Pick out each line below that contains the string "with" and copy those lines unchanged.

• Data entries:
.....

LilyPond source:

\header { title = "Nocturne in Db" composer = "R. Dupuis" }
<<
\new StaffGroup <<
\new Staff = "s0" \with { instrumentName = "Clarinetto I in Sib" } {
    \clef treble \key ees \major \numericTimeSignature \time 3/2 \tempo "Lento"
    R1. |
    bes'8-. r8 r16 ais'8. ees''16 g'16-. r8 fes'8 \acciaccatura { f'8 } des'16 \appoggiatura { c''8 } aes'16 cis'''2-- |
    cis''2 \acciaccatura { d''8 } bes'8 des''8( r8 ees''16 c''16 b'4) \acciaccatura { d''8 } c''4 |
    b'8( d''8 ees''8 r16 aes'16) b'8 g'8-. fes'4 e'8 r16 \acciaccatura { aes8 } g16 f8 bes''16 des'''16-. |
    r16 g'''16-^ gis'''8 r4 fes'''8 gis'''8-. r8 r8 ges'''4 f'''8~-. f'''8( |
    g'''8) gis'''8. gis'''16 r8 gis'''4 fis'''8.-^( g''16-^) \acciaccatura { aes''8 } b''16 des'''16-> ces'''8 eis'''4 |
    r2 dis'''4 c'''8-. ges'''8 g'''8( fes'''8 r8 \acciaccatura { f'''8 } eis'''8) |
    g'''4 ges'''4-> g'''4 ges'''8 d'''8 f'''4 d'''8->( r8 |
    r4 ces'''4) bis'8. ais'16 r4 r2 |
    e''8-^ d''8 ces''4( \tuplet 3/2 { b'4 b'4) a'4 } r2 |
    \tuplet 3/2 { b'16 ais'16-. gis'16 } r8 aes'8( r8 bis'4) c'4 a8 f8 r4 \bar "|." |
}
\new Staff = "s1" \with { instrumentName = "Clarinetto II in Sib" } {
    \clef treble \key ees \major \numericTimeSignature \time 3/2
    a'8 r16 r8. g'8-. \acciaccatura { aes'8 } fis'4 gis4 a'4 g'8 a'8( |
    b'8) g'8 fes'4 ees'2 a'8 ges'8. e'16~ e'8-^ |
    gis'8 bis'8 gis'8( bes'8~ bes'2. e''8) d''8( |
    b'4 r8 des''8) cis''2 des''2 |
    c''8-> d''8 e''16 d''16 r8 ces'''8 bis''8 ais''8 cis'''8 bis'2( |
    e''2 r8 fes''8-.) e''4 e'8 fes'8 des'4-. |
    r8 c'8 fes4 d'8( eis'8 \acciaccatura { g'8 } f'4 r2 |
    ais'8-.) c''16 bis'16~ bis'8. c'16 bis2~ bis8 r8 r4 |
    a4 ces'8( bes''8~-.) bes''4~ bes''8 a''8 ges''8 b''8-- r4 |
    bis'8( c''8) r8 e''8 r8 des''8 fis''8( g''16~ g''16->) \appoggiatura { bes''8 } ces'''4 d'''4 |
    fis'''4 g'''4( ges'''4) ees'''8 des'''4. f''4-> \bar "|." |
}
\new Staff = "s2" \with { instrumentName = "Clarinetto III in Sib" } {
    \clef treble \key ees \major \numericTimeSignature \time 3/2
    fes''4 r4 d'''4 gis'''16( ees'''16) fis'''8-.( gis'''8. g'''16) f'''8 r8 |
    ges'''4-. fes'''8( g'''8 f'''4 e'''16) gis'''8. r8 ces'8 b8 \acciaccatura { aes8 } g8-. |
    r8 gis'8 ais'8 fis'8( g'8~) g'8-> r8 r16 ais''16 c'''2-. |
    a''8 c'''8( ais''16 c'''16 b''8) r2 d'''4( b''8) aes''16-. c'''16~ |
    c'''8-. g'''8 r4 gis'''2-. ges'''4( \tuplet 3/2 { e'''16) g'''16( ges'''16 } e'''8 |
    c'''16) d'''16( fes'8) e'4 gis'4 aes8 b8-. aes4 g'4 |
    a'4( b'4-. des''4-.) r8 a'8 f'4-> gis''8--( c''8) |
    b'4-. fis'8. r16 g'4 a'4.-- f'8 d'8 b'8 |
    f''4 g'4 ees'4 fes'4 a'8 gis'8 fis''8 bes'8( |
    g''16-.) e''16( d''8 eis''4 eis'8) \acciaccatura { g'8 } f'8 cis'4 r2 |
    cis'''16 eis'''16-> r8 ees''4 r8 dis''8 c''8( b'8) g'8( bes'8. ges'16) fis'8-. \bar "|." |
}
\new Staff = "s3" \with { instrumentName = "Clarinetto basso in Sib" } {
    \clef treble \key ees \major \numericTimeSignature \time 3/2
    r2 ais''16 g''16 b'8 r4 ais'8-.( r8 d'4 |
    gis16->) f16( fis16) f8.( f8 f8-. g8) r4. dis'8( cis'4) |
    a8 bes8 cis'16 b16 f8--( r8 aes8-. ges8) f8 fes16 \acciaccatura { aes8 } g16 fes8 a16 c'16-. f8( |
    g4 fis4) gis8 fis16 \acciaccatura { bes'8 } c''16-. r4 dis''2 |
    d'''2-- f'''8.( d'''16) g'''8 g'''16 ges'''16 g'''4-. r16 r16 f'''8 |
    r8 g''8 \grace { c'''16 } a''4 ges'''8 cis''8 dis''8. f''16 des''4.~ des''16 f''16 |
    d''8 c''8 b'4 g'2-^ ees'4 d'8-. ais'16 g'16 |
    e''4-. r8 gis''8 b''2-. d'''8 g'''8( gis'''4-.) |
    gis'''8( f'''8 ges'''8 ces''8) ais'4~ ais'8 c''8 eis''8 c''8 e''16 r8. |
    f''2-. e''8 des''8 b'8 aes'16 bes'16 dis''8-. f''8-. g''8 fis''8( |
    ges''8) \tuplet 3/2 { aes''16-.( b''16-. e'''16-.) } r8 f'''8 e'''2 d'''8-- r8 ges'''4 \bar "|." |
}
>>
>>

.....

• SOLUTION TO THIS PROBLEM:
\new Staff = "s0" \with { instrumentName = "Clarinetto I in Sib" } {
\new Staff = "s1" \with { instrumentName = "Clarinetto II in Sib" } {
\new Staff = "s2" \with { instrumentName = "Clarinetto III in Sib" } {
\new Staff = "s3" \with { instrumentName = "Clarinetto basso in Sib" } {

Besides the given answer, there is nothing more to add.